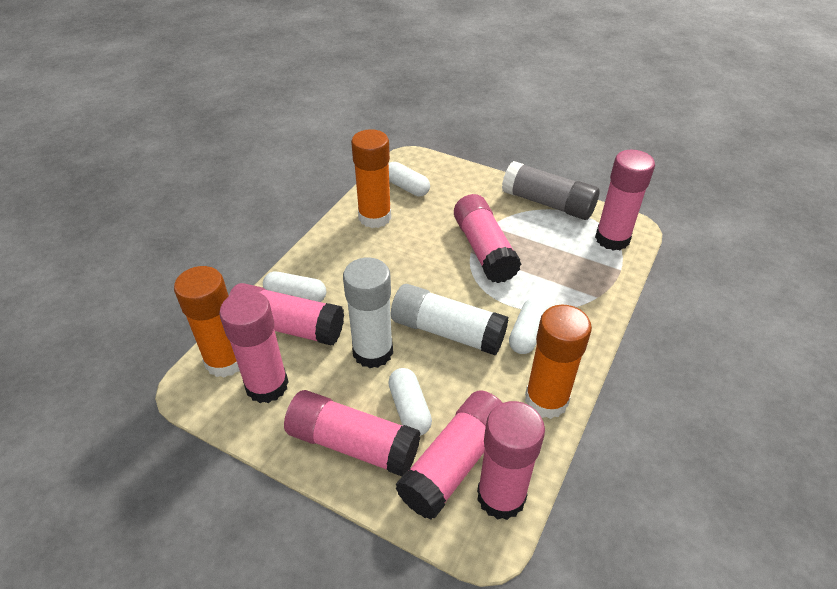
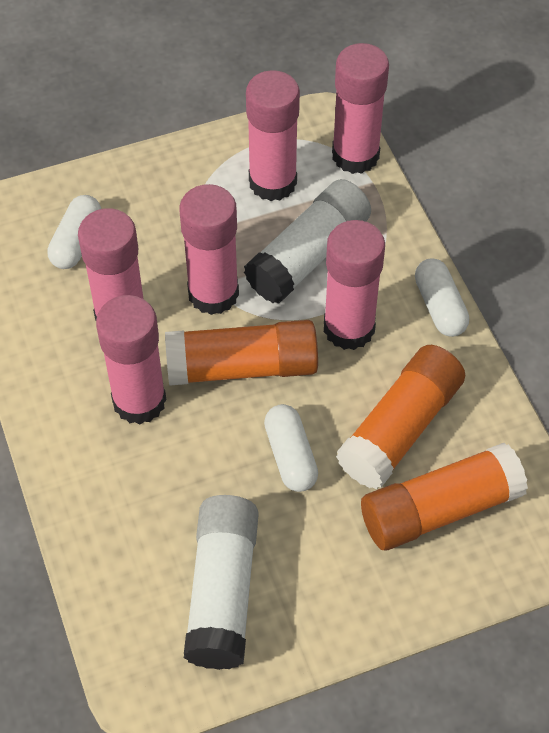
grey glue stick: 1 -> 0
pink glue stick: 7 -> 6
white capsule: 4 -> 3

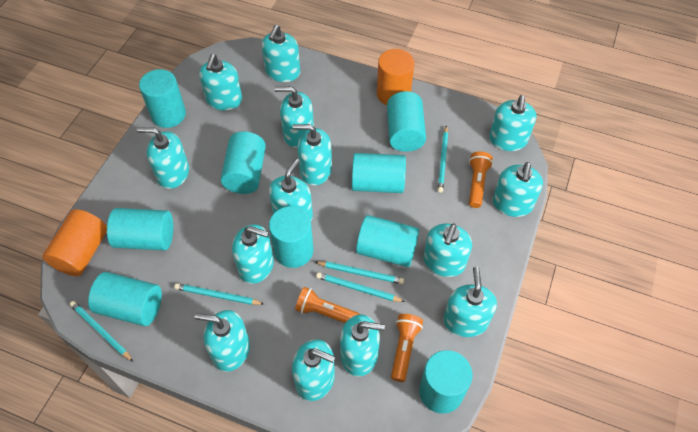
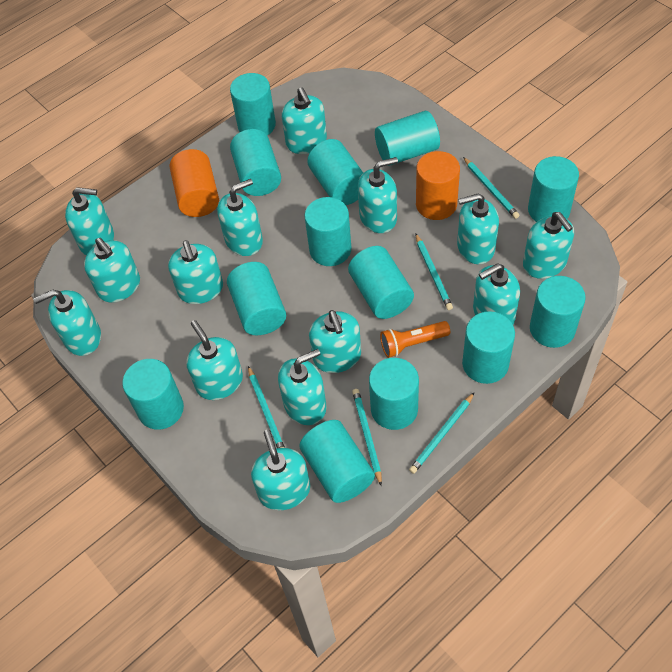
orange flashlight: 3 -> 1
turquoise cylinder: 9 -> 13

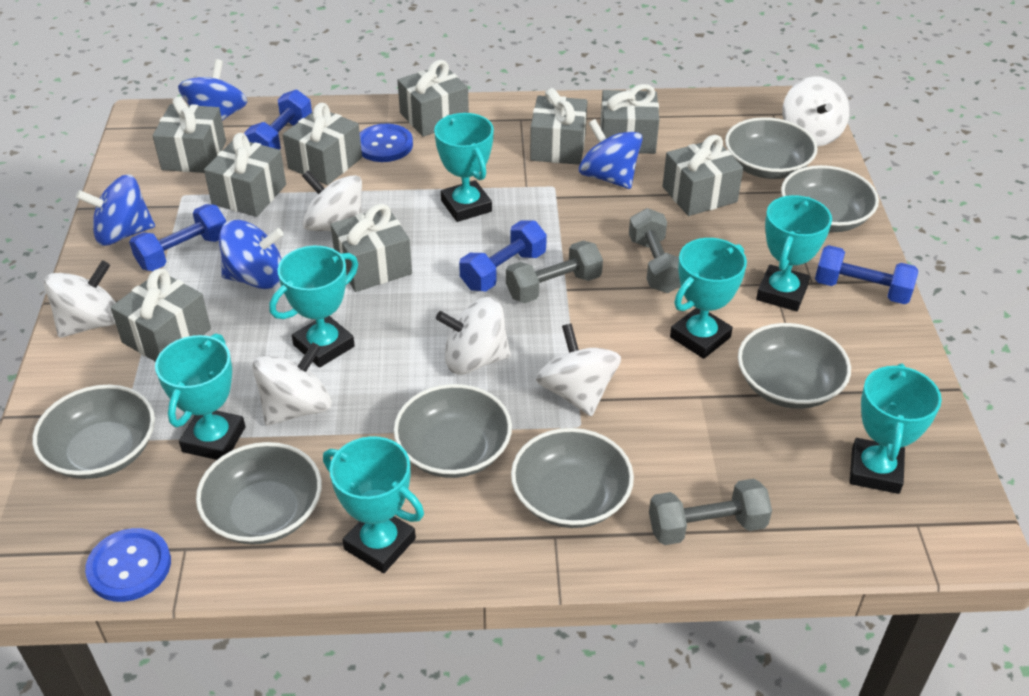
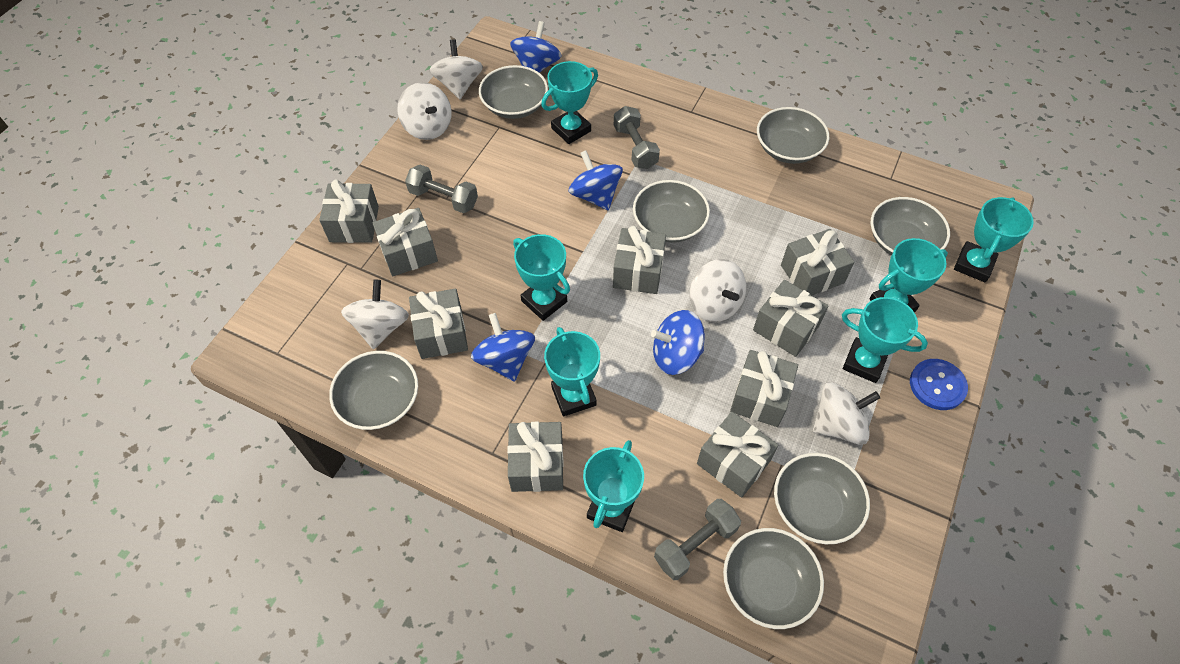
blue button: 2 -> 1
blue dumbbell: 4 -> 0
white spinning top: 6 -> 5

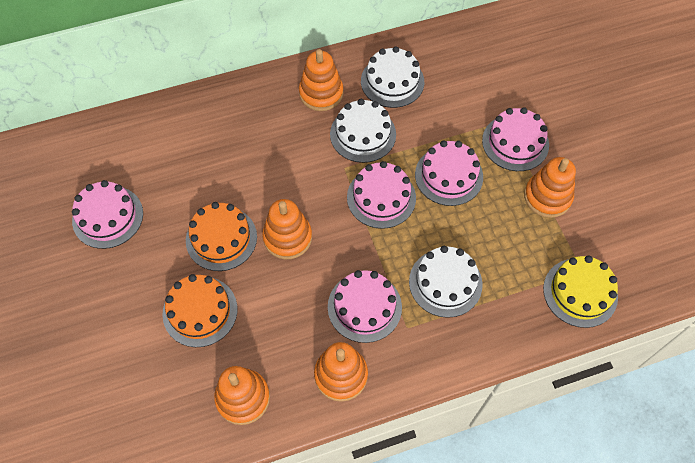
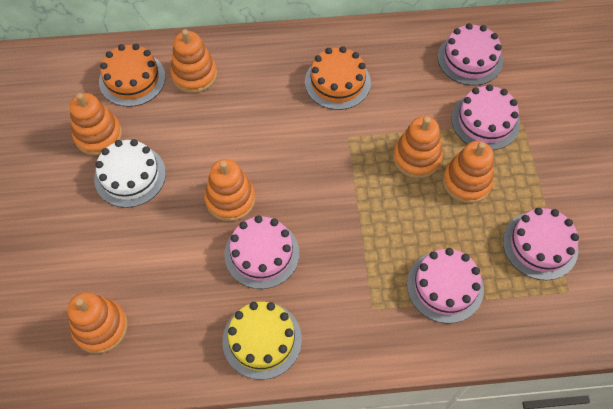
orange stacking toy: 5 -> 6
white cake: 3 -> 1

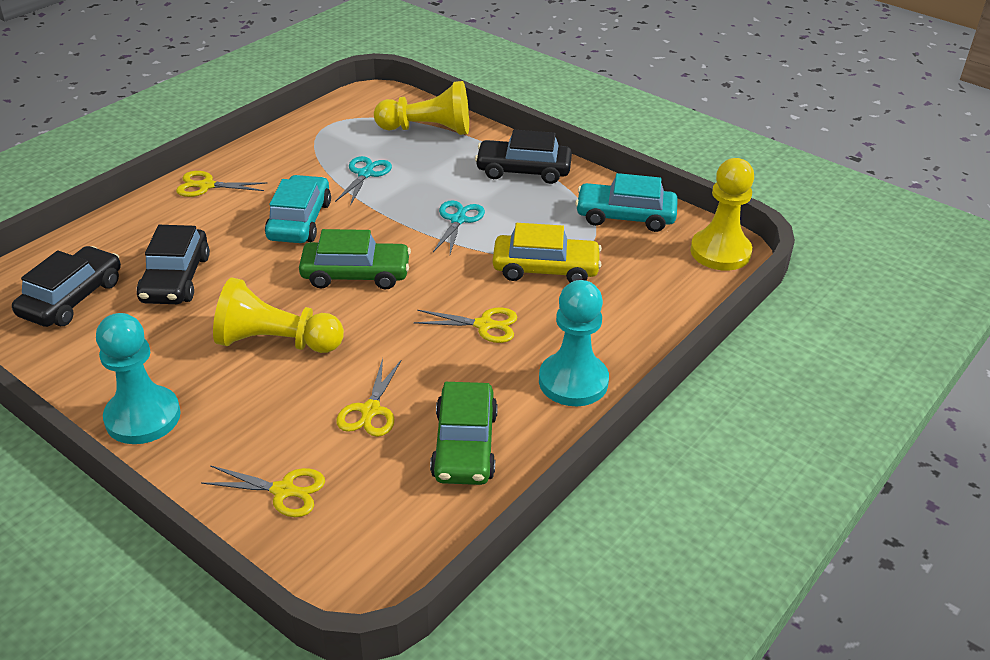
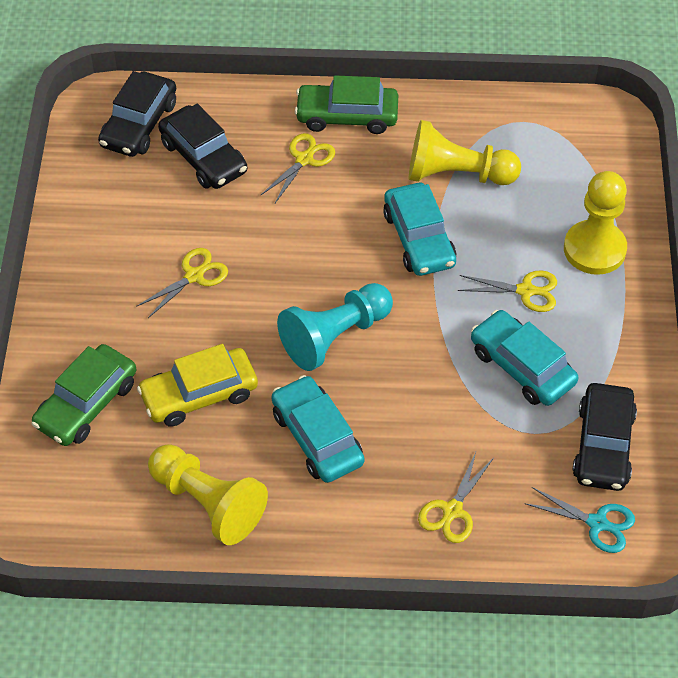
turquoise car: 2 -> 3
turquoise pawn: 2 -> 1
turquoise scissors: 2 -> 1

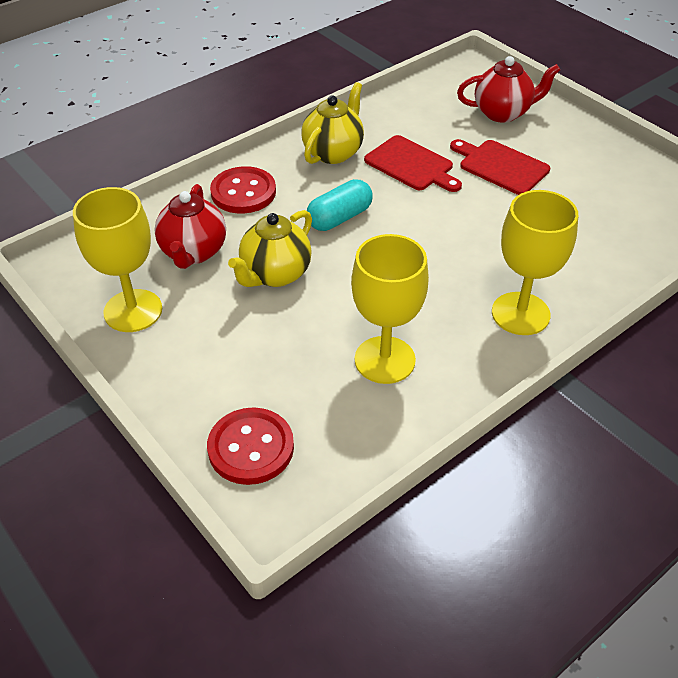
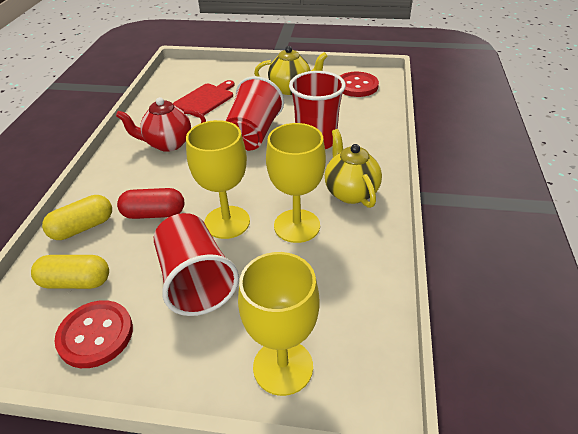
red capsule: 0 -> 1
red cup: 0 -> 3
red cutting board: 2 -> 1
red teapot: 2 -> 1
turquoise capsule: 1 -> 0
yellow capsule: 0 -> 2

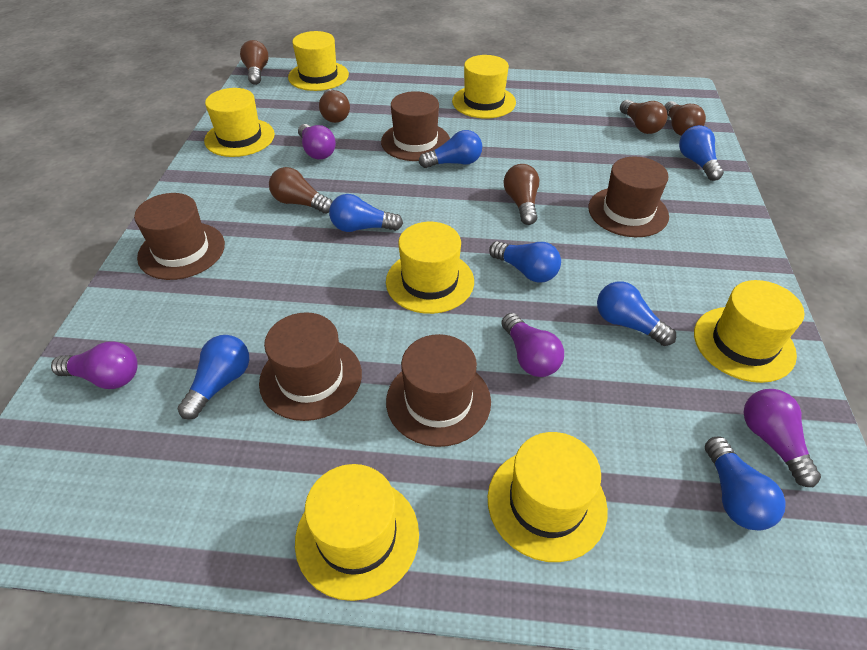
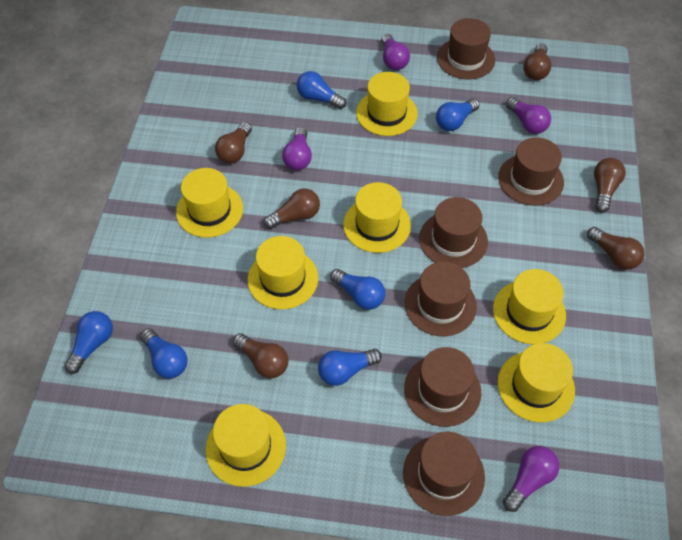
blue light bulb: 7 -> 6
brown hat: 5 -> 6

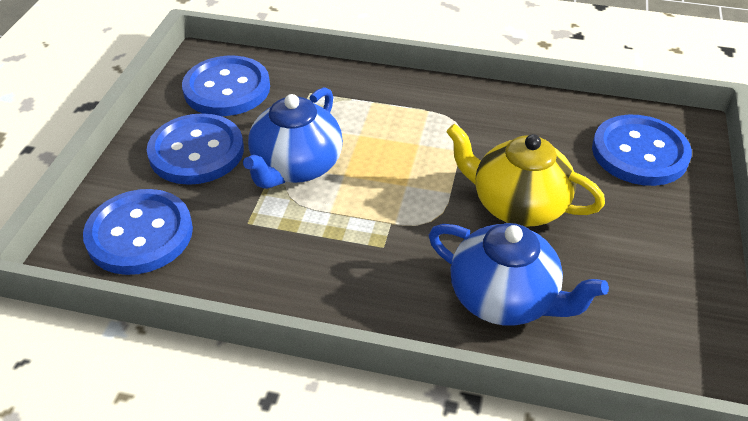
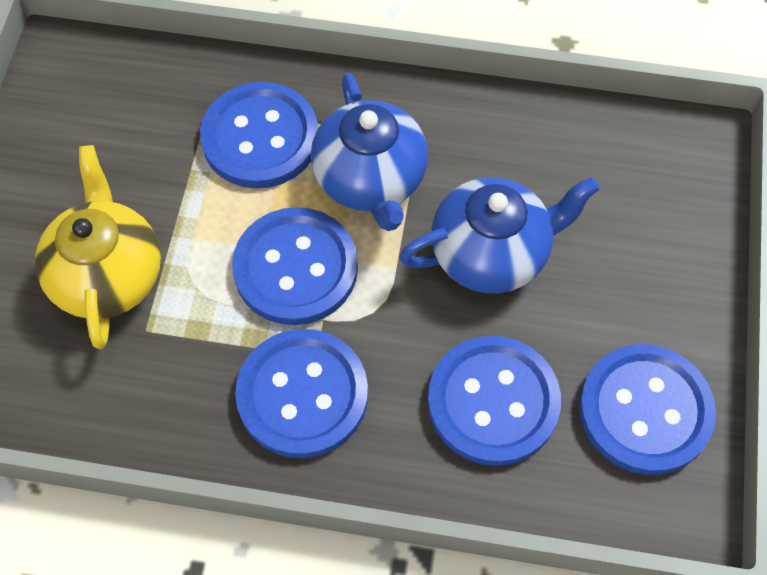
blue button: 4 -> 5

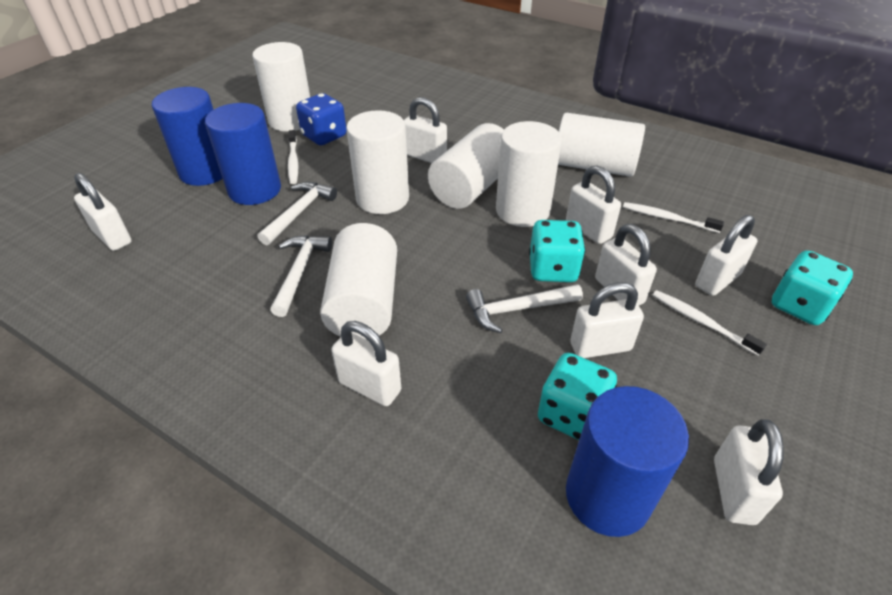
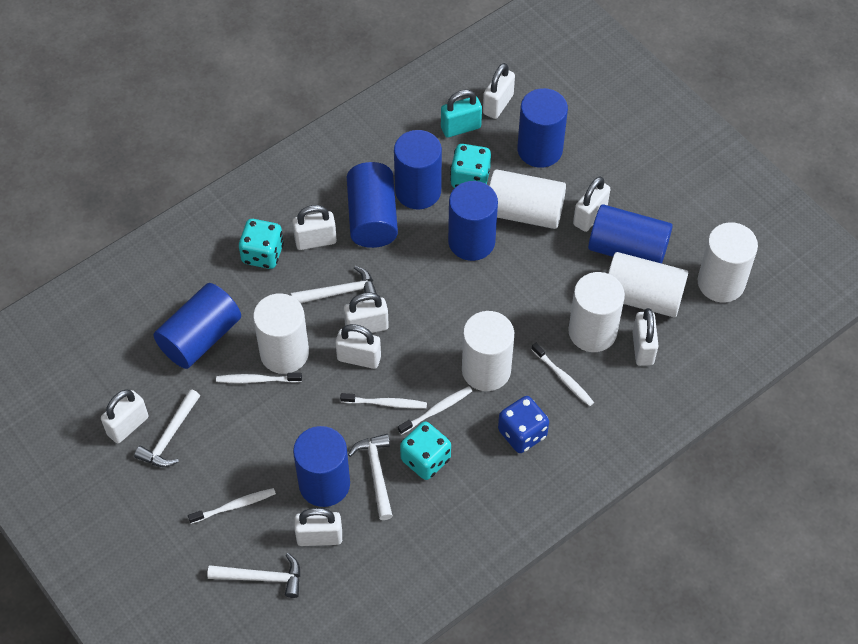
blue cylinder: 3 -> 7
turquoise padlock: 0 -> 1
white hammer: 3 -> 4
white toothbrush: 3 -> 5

______________________________

** Exercise **
Return only the lines of the records in which the string "white" appears.

** Output for this task **
white capsule: 4 -> 3
white spinning top: 6 -> 5
white cake: 3 -> 1
white hammer: 3 -> 4
white toothbrush: 3 -> 5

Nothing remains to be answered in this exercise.